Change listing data

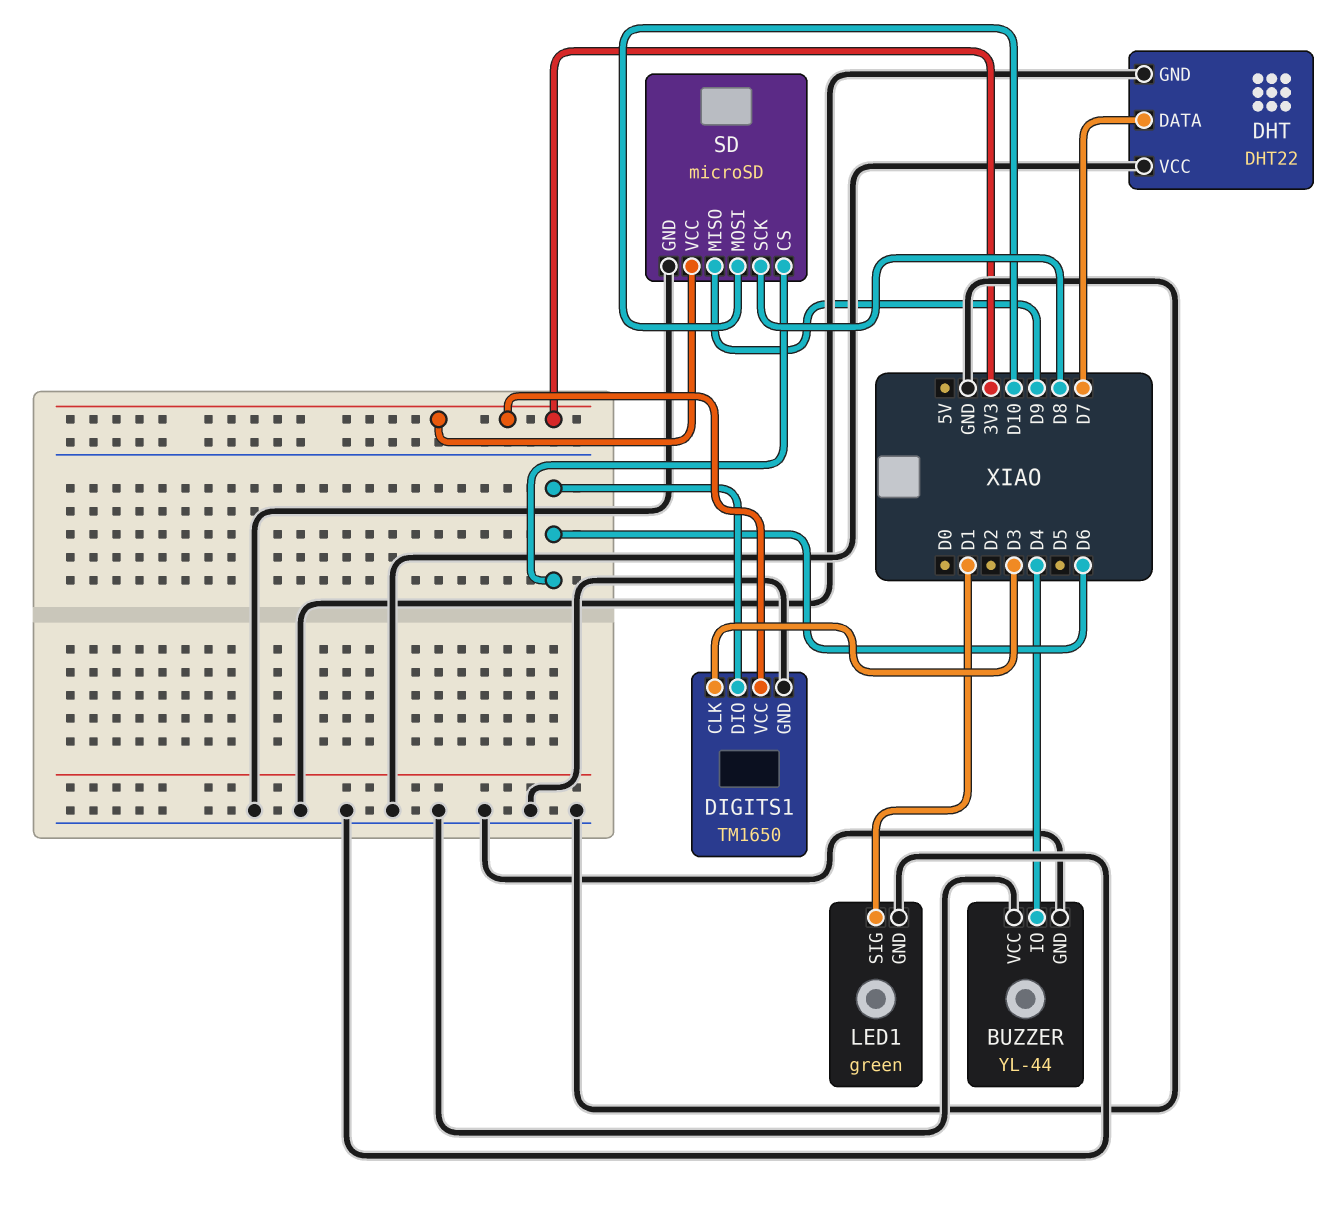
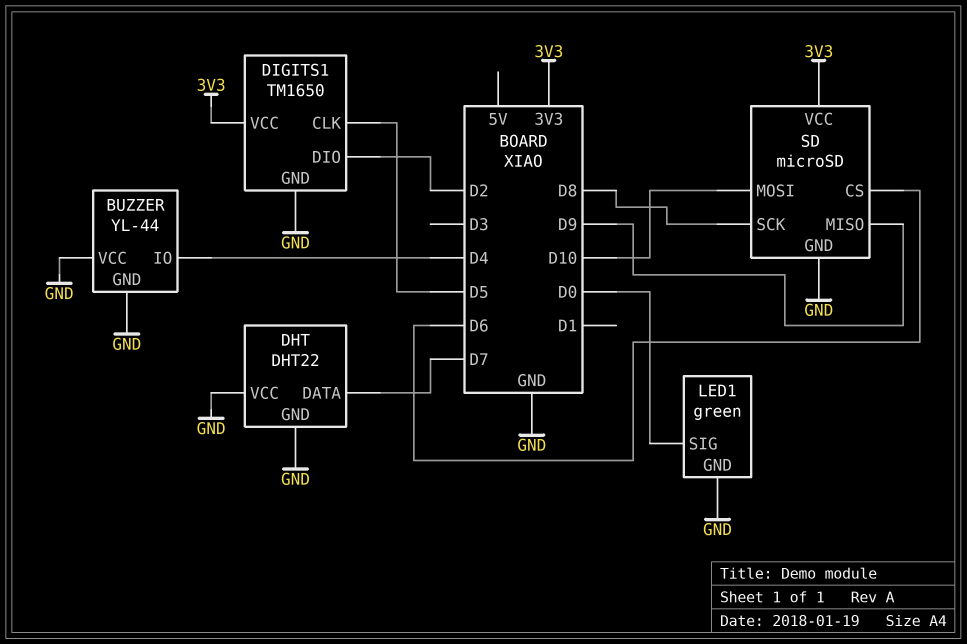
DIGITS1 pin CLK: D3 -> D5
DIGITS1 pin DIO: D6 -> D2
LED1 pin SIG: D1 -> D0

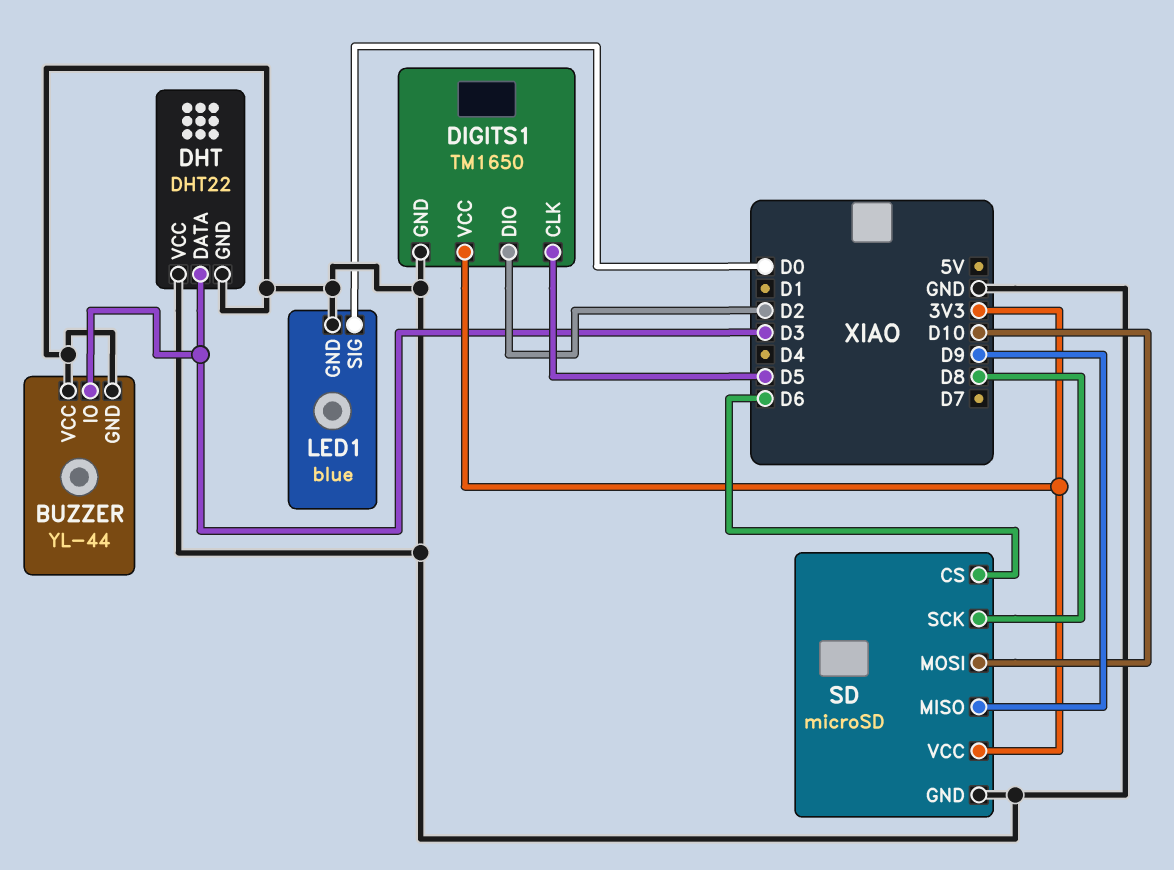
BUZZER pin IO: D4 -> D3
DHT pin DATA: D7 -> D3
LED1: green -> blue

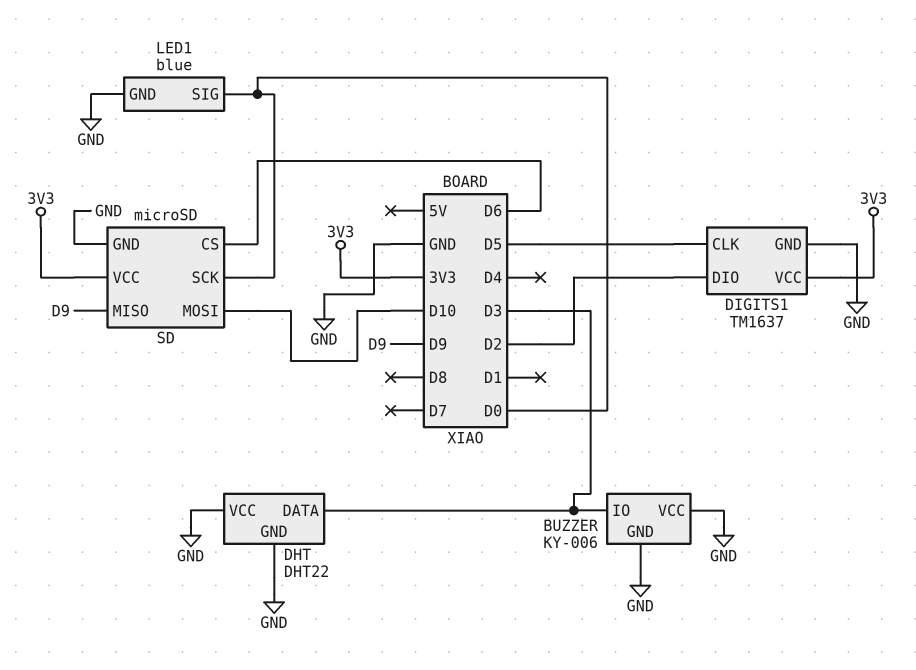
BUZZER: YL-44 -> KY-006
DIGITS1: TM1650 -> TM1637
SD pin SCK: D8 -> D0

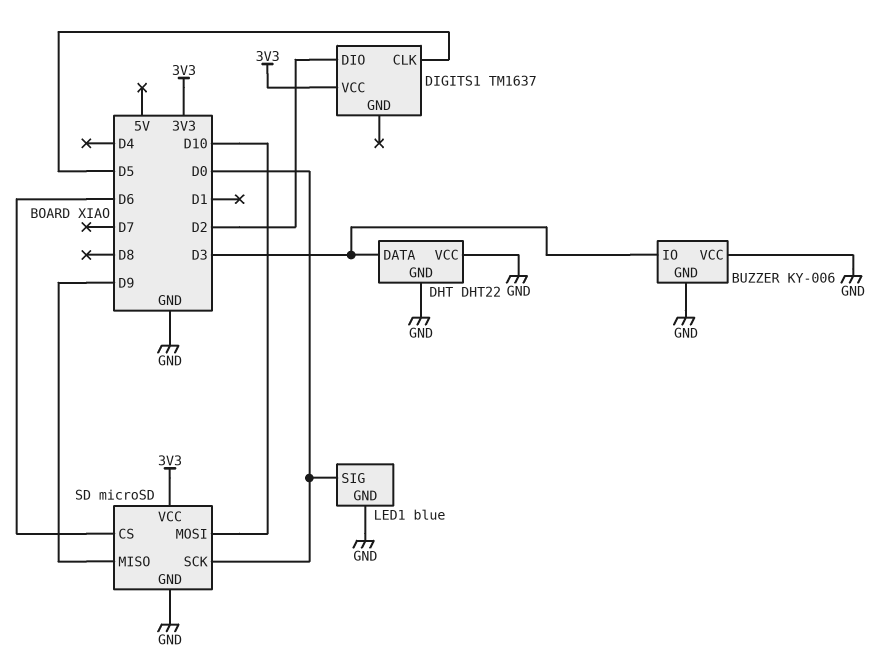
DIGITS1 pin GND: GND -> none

==

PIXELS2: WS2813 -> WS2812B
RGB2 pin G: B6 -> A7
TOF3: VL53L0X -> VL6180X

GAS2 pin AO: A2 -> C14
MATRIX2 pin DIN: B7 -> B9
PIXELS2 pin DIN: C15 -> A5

--

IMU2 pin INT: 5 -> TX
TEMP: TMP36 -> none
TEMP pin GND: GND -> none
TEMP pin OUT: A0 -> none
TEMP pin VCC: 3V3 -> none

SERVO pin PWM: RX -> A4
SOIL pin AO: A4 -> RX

INSTRUCTIONS TO FOLLOW - A bare number is the expected answer: the tally of lines in the records above holding "none".

TASK OUTPUT - 5